| Recorded data |

--------

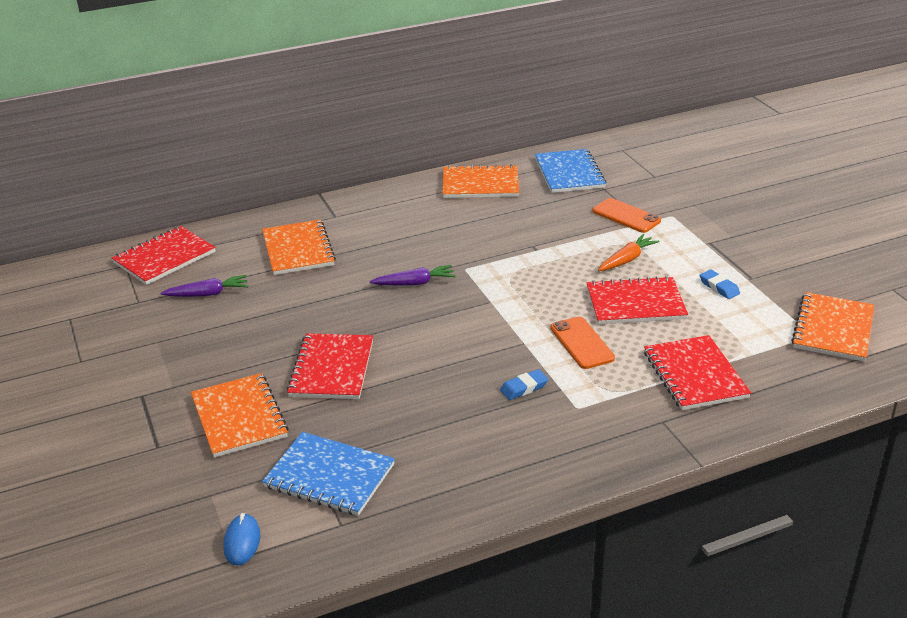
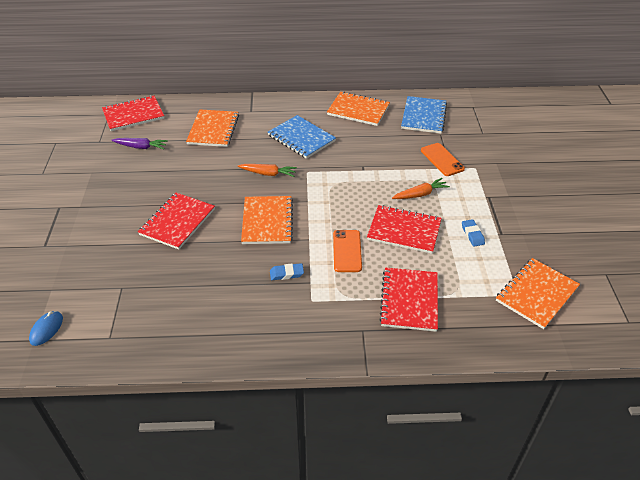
camera: 20 degrees right, 10 degrees up
(239, 417) = (102, 240): orange notebook -> orange notebook (267, 221)
(329, 476) = (126, 300): blue notebook -> blue notebook (301, 138)
(414, 283) = (268, 174): purple carrot -> orange carrot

--------

| Instructions for the task |
Every line above goes into your copy exactly; no images go in.

| Result of the task |
camera: 20 degrees right, 10 degrees up
(239, 417) = (102, 240): orange notebook -> orange notebook (267, 221)
(329, 476) = (126, 300): blue notebook -> blue notebook (301, 138)
(414, 283) = (268, 174): purple carrot -> orange carrot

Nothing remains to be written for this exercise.